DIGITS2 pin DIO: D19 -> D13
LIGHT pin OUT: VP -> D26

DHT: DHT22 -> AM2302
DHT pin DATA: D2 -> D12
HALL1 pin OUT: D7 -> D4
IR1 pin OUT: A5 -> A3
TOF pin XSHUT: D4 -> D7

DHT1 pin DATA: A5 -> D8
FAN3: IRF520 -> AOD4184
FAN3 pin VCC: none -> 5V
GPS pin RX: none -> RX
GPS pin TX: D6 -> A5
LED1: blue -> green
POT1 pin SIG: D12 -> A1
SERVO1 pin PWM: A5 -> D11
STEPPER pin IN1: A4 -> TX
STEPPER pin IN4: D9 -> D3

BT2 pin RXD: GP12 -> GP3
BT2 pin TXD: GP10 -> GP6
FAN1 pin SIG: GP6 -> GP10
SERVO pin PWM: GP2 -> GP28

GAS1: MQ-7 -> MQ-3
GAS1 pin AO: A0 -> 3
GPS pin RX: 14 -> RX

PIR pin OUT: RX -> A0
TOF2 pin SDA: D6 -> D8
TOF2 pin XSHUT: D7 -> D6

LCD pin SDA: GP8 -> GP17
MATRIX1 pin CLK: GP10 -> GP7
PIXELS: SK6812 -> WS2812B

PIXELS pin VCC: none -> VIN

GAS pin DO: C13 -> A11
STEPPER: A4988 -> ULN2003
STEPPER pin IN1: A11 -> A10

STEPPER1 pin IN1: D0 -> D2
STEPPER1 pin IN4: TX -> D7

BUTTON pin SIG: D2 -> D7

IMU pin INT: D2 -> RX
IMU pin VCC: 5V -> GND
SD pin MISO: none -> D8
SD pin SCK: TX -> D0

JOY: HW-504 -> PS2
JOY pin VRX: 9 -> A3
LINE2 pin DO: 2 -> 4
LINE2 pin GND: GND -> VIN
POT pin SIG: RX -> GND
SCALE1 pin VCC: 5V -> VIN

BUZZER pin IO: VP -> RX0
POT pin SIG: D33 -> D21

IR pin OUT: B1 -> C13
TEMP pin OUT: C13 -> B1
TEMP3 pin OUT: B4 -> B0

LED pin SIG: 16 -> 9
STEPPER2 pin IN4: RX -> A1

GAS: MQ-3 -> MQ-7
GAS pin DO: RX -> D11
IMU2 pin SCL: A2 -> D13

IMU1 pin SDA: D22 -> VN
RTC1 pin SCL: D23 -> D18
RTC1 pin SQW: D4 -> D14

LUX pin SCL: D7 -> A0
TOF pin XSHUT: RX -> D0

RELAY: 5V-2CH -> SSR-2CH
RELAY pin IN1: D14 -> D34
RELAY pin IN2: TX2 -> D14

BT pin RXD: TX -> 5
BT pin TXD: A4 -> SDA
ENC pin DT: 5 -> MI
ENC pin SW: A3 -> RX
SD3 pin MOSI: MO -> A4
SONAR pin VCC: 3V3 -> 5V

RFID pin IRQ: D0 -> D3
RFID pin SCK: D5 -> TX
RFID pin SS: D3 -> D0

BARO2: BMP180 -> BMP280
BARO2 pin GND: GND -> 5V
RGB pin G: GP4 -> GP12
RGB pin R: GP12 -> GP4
·····
_ACTIVITY_. Going through the data above, count the lines where the string "XSHUT" appears, and answer with only that number.

_SOLUTION BELOW_. 3